Exercise details
Pull out each line of the entries below that contains the string "break", and list those lines.

Stored data entries

------------------------------------

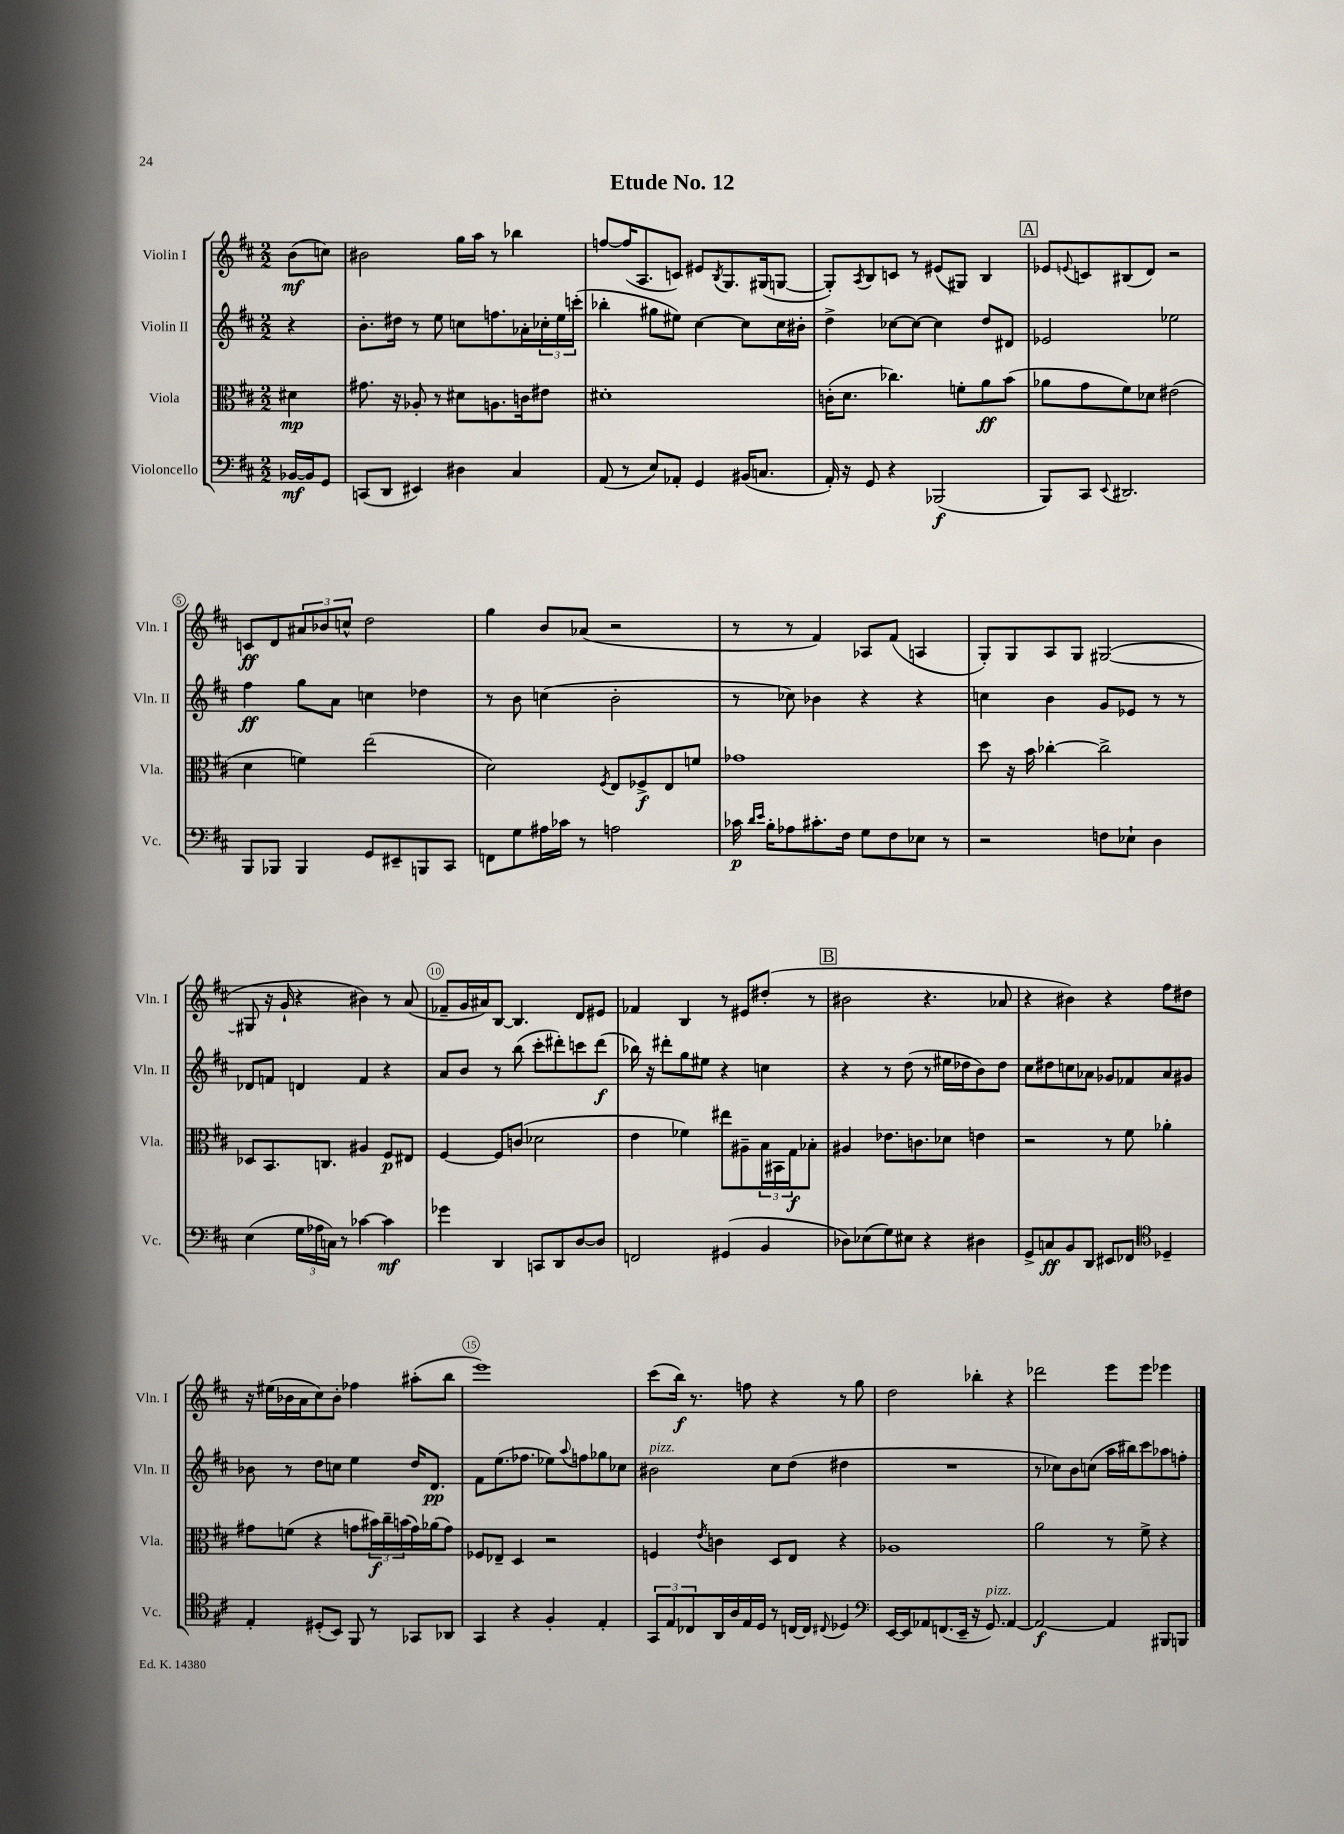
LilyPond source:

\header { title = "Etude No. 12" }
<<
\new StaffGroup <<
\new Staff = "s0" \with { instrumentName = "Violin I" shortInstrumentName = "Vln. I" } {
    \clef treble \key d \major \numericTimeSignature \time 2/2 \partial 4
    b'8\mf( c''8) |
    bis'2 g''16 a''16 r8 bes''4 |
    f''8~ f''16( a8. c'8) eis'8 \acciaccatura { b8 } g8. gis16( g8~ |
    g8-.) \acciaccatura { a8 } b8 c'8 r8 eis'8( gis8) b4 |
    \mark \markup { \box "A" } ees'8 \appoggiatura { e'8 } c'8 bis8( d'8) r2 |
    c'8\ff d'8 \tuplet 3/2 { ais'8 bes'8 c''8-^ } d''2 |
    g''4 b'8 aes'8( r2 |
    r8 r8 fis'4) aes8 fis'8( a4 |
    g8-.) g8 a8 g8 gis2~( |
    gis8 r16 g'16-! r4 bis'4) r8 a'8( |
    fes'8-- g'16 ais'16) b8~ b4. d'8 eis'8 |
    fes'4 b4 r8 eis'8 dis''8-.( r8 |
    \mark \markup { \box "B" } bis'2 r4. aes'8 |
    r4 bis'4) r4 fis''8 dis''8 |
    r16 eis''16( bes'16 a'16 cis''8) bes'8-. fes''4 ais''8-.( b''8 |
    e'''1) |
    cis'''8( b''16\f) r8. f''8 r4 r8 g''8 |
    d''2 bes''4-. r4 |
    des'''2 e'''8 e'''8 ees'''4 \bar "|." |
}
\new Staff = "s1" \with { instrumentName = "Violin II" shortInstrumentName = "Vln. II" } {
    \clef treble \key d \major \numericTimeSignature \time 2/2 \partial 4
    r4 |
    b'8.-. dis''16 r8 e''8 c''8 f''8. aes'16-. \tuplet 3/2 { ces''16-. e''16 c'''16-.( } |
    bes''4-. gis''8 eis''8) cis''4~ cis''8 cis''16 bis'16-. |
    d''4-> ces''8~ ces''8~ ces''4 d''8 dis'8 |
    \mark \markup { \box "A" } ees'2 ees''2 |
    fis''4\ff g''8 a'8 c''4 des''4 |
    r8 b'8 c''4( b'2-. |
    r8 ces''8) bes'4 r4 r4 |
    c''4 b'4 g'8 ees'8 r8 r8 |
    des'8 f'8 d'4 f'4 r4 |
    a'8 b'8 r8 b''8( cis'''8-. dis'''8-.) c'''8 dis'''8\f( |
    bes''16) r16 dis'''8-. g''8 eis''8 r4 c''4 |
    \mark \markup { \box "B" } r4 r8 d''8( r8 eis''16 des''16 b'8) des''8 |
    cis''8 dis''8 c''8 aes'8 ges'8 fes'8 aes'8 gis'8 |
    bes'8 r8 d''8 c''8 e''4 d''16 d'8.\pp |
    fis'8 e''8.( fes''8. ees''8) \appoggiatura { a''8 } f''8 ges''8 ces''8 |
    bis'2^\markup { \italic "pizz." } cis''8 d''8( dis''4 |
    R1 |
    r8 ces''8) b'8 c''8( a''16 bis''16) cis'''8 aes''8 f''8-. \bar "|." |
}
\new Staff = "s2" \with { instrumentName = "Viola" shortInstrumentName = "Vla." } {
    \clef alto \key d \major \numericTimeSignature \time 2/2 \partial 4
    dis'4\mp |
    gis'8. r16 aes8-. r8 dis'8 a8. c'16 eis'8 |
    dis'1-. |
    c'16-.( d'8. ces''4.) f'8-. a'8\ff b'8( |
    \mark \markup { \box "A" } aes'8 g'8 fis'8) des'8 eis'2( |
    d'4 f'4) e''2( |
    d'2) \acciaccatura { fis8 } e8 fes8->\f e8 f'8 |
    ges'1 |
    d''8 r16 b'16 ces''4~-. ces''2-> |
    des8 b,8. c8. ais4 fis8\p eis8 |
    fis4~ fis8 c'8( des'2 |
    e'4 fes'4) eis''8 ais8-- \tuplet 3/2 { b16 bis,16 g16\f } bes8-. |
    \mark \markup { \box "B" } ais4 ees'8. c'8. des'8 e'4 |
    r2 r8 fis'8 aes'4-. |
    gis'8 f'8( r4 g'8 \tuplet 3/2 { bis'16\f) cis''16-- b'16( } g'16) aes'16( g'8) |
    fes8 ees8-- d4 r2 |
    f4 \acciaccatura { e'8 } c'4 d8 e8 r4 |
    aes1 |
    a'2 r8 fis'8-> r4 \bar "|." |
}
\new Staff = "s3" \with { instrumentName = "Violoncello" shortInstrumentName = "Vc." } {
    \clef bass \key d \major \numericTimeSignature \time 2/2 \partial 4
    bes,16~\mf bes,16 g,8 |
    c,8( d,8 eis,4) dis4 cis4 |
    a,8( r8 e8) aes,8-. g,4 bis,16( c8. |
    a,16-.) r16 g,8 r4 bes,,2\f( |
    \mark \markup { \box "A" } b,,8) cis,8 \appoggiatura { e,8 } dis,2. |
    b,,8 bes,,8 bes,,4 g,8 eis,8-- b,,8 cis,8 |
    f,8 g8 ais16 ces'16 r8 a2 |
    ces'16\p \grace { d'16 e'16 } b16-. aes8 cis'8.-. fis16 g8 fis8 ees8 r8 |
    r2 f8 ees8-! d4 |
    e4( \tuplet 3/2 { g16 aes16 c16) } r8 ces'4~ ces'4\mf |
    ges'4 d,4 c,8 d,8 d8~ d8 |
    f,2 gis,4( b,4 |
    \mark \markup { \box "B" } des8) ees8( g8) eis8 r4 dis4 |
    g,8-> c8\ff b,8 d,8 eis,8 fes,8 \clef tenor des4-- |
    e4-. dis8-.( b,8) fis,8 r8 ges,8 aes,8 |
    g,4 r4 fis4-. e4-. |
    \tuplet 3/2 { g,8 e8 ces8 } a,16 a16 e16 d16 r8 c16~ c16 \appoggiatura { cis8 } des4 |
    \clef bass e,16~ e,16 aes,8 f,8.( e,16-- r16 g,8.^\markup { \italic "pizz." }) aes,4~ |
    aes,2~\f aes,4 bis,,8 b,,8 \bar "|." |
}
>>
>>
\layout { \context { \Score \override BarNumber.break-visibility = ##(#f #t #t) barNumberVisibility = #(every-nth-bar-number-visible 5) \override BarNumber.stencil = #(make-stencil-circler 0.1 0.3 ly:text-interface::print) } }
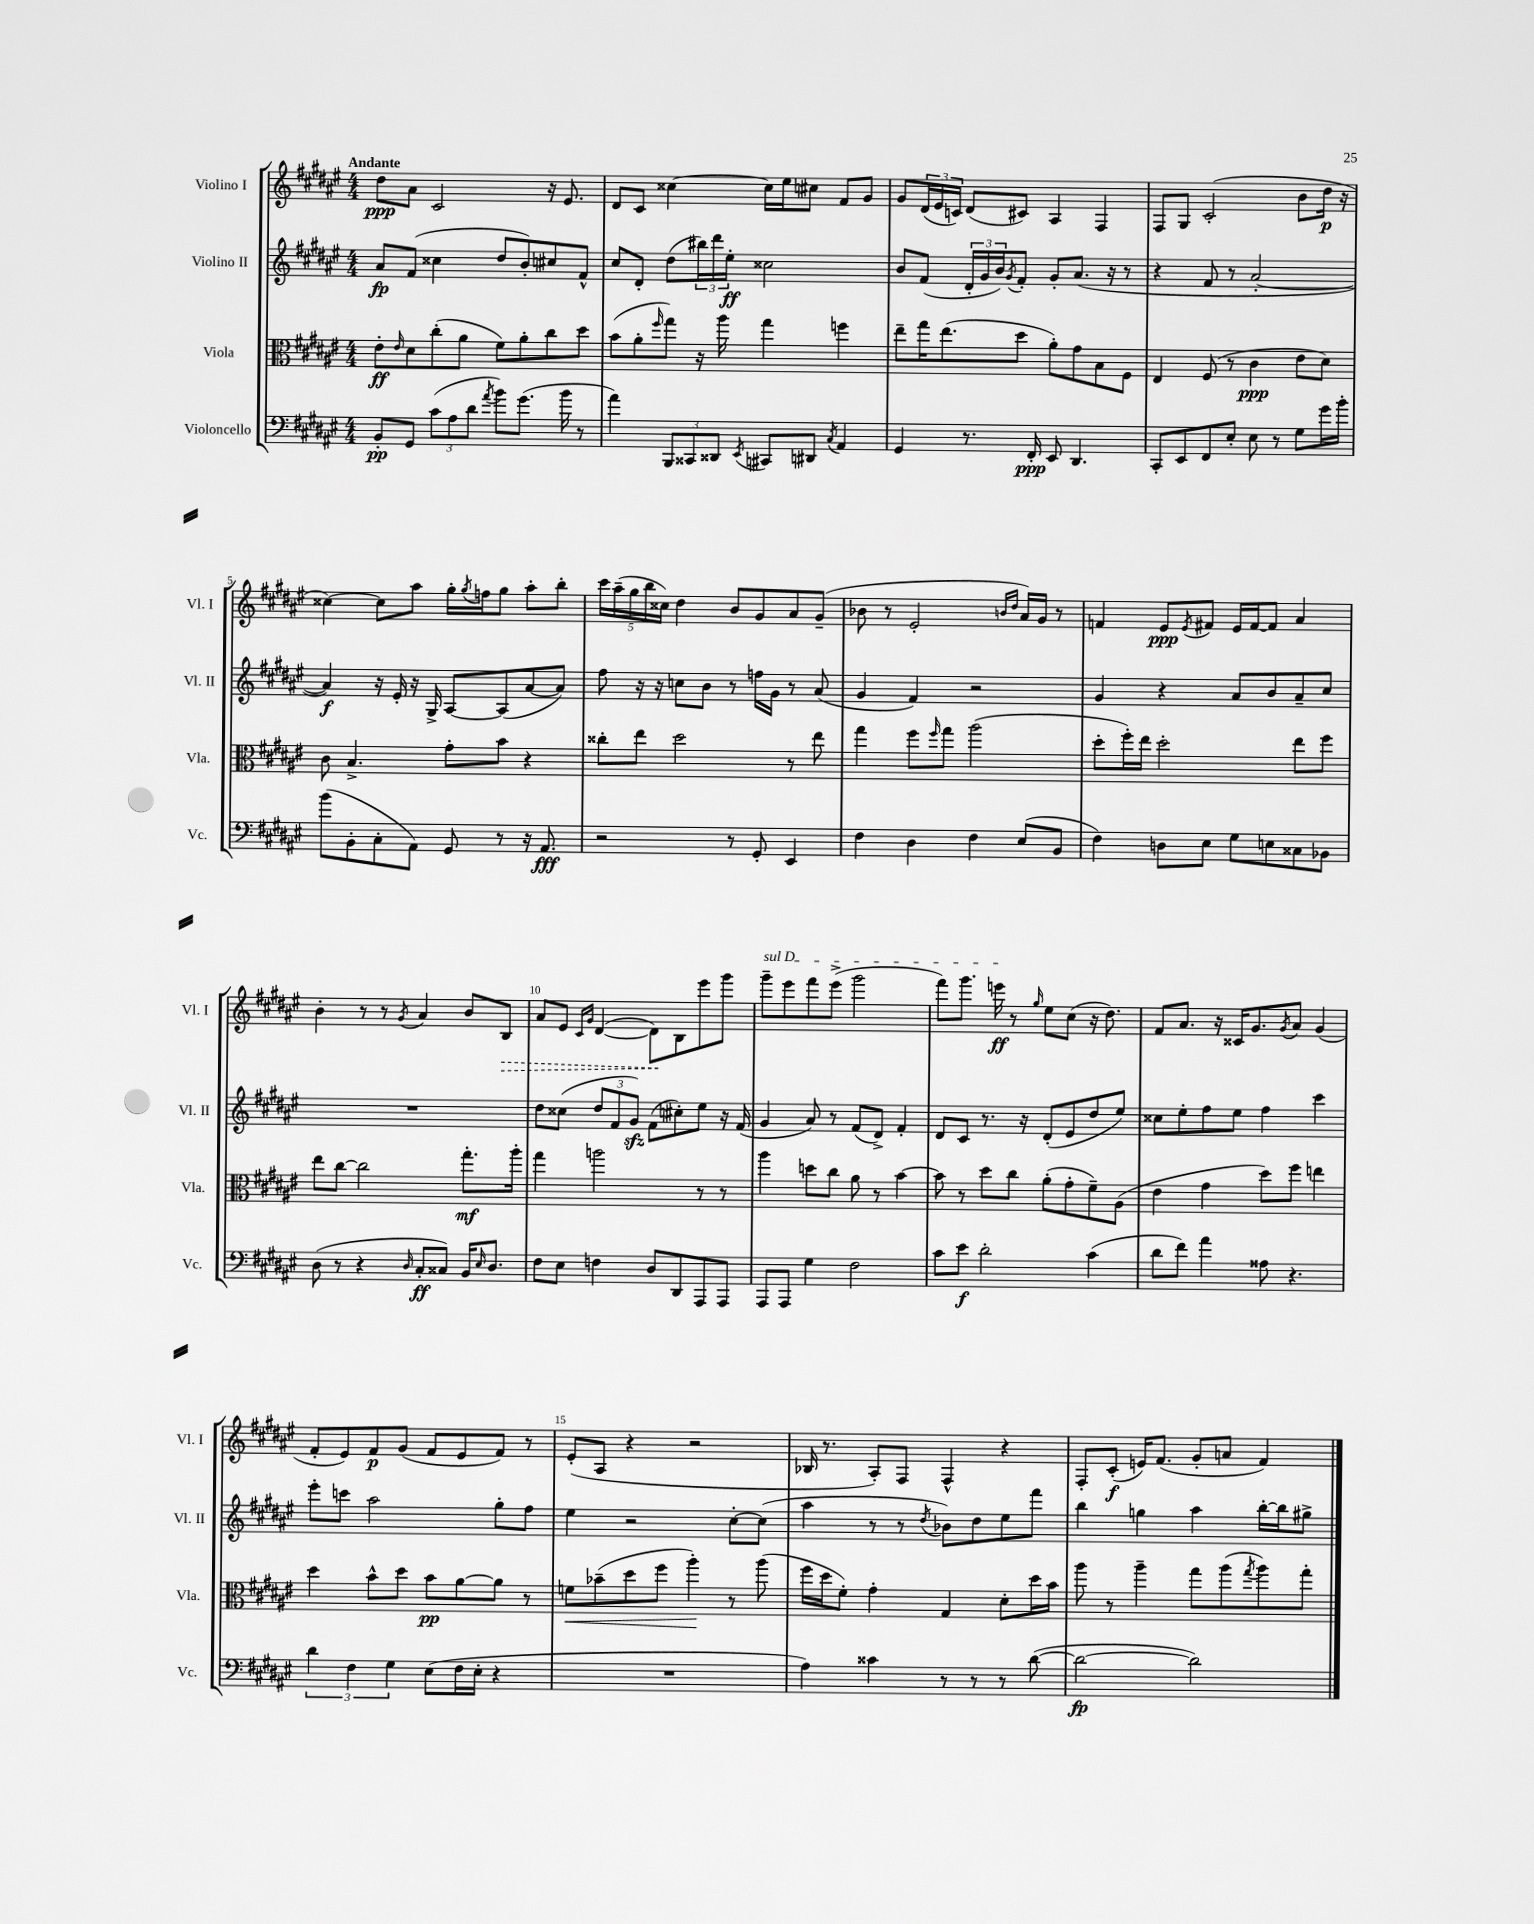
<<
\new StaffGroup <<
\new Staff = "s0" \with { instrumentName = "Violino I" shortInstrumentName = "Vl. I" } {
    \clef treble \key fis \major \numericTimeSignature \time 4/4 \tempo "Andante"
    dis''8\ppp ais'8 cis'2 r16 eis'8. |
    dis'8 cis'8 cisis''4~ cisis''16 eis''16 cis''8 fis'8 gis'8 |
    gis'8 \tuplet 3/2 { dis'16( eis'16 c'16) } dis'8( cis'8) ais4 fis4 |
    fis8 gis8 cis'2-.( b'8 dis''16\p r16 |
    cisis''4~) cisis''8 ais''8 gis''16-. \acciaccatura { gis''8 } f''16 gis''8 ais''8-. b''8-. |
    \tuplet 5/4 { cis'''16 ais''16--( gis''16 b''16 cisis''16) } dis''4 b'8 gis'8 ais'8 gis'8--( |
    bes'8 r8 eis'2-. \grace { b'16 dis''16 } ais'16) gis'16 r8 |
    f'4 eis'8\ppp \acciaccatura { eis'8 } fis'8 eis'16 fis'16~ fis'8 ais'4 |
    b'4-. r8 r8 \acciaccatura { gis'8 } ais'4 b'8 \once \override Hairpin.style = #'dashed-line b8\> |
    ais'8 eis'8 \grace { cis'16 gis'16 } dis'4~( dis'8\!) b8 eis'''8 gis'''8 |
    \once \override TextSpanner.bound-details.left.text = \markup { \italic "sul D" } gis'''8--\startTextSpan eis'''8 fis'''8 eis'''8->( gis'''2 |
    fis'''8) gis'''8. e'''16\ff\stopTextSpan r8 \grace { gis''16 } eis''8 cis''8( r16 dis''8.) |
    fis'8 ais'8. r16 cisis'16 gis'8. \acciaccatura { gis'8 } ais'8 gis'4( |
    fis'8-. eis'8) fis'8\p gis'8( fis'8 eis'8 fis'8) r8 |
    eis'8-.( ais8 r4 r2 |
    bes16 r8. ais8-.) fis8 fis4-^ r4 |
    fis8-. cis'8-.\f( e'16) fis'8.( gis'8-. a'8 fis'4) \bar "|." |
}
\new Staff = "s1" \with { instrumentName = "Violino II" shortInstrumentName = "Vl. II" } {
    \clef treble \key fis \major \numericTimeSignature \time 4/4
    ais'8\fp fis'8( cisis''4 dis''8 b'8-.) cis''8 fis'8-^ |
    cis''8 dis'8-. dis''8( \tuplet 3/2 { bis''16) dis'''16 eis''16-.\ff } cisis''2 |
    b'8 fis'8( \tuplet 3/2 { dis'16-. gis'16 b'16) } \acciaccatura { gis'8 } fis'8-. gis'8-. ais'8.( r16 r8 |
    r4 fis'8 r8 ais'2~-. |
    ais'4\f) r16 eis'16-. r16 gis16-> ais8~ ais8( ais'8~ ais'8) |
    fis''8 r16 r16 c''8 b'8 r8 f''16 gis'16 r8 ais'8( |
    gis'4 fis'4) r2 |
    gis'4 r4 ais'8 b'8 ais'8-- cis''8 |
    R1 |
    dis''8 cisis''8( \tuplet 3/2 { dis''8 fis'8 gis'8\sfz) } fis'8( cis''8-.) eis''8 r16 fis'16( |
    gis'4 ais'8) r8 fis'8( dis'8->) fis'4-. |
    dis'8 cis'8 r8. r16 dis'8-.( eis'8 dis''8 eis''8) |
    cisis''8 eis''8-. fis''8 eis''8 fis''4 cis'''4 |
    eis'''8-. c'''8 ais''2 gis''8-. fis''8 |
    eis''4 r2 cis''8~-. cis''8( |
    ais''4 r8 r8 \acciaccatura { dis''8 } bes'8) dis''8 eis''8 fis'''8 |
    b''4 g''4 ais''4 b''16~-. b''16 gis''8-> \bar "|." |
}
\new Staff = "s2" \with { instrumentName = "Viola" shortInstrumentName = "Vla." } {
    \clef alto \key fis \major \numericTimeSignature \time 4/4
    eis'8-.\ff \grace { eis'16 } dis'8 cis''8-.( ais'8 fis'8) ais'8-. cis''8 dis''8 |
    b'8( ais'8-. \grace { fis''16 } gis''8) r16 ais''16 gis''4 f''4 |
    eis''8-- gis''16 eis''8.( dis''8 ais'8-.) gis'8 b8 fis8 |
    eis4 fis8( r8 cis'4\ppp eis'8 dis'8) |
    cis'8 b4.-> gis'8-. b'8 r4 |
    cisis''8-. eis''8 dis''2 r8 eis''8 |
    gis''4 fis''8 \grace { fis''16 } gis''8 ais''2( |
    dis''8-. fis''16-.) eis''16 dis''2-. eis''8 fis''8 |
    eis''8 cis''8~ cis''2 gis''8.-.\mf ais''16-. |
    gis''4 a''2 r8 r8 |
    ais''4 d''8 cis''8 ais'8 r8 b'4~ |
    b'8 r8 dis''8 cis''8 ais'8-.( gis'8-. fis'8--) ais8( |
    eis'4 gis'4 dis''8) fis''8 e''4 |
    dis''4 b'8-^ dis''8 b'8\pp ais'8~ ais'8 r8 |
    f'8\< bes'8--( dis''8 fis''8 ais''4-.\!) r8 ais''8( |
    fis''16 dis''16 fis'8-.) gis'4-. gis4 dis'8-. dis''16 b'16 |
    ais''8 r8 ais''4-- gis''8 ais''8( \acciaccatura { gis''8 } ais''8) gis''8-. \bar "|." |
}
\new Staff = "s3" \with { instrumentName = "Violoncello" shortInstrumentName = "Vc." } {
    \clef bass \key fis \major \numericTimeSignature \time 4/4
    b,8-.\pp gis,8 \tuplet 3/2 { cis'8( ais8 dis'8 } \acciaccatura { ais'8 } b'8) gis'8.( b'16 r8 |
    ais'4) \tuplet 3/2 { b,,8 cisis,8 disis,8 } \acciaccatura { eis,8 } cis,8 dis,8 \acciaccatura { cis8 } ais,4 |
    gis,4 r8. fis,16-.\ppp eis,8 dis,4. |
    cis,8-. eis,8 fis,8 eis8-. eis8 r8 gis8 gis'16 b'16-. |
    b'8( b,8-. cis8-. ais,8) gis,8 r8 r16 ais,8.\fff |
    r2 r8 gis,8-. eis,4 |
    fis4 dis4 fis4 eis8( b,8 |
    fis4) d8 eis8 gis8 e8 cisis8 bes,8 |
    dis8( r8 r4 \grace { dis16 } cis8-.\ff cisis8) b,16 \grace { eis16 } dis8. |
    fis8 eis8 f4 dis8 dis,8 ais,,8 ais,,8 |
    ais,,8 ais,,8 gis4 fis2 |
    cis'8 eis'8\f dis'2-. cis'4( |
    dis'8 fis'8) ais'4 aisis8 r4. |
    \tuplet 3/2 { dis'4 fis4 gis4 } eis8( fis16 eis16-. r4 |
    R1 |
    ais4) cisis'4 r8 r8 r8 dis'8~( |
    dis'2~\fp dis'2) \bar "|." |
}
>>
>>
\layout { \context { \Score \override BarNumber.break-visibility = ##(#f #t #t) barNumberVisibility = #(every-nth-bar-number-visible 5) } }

------------------------------------

Final result
\layout { \context { \Score \override BarNumber.break-visibility = ##(#f #t #t) barNumberVisibility = #(every-nth-bar-number-visible 5) \override BarNumber.stencil = #(make-stencil-circler 0.1 0.3 ly:text-interface::print) } }
\layout { \context { \Score \override BarNumber.break-visibility = ##(#f #t #t) barNumberVisibility = #(every-nth-bar-number-visible 5) } }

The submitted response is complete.